• Your objective
When you reach the line with "AUDIO1 pin TX: D5 -> D9", start repeating the lines exactly and keep going to the end of the records, but drop every picture.

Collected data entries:
----

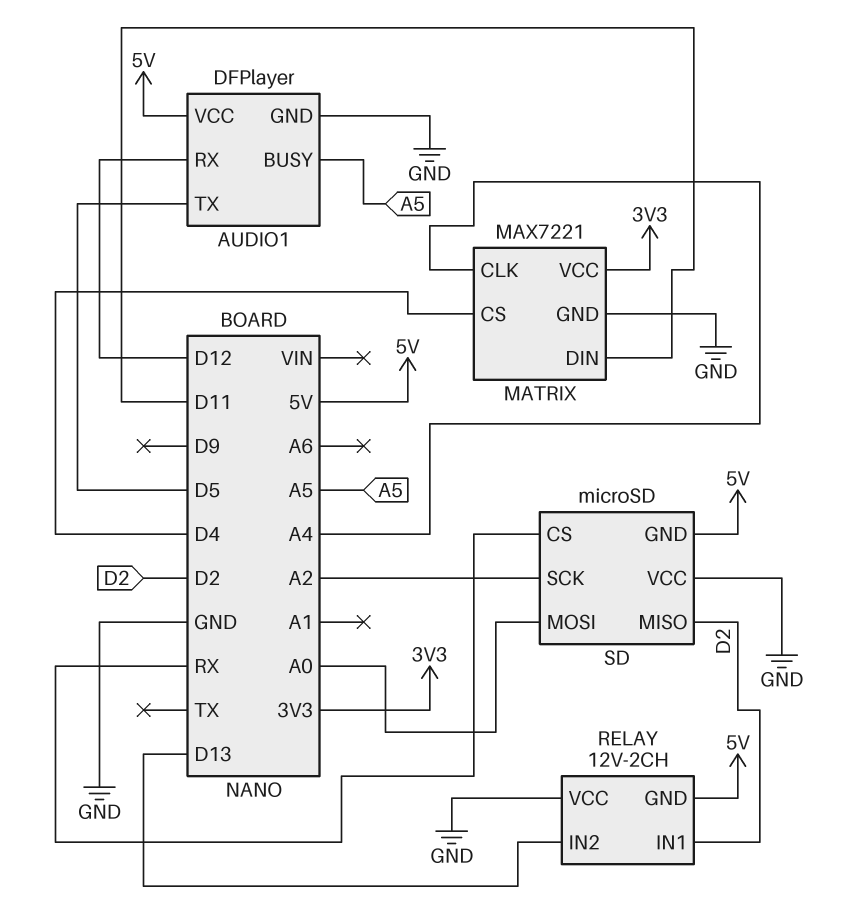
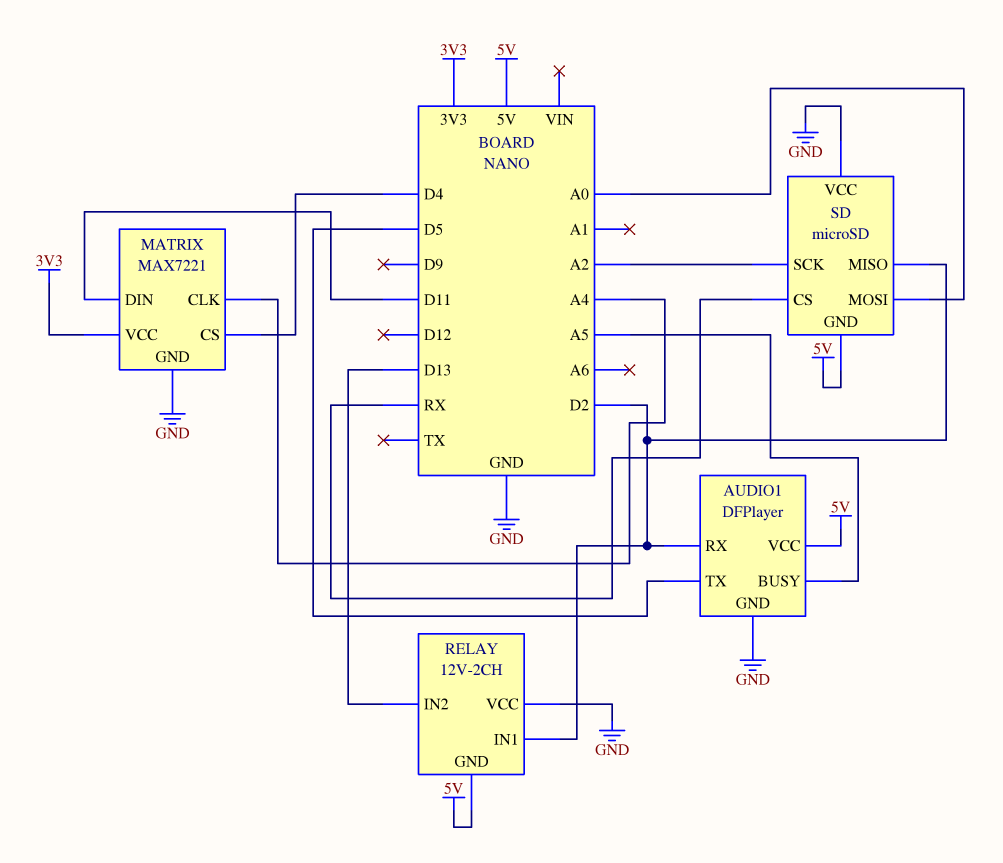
AUDIO1 pin RX: D12 -> D2

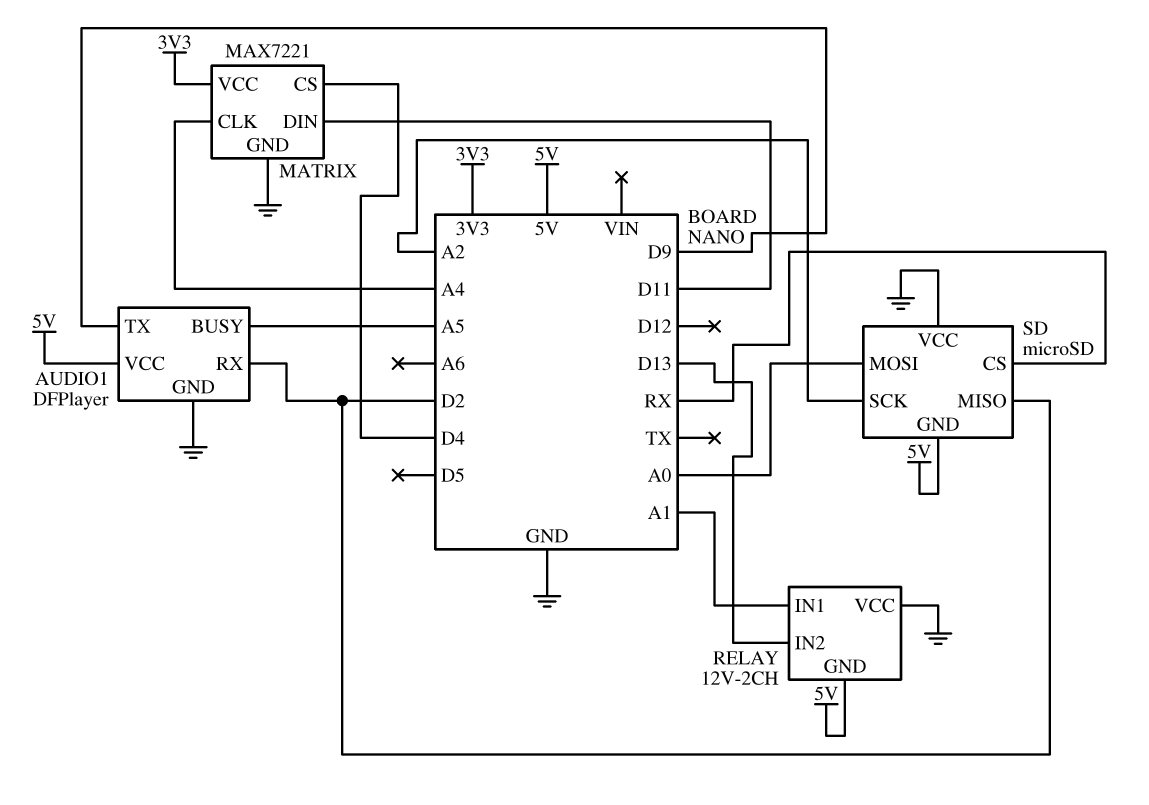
AUDIO1 pin TX: D5 -> D9
RELAY pin IN1: D2 -> A1

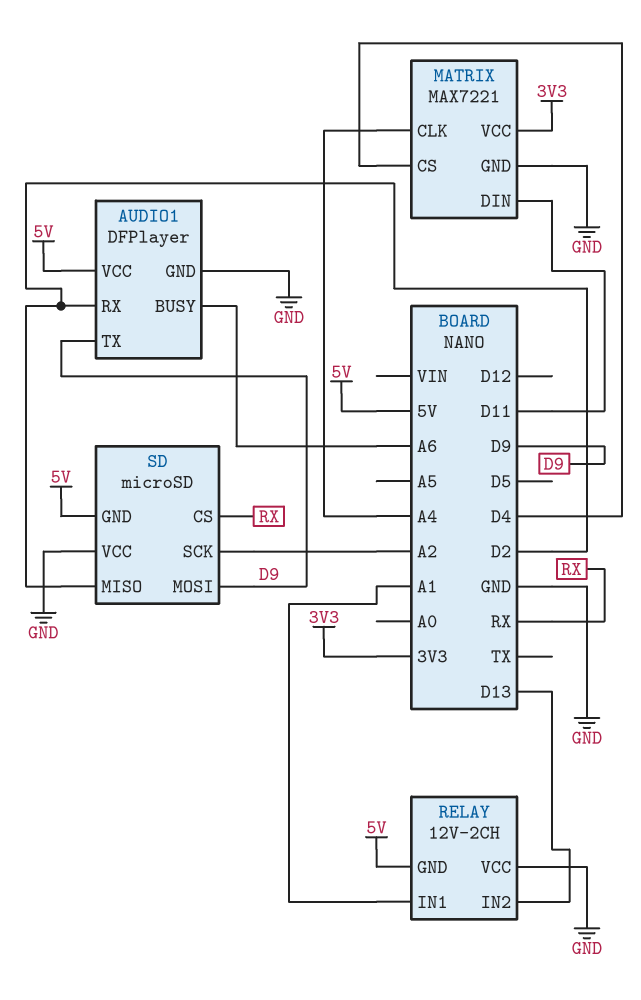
AUDIO1 pin BUSY: A5 -> A6
SD pin MOSI: A0 -> D9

----

• Expected answer
AUDIO1 pin TX: D5 -> D9
RELAY pin IN1: D2 -> A1

AUDIO1 pin BUSY: A5 -> A6
SD pin MOSI: A0 -> D9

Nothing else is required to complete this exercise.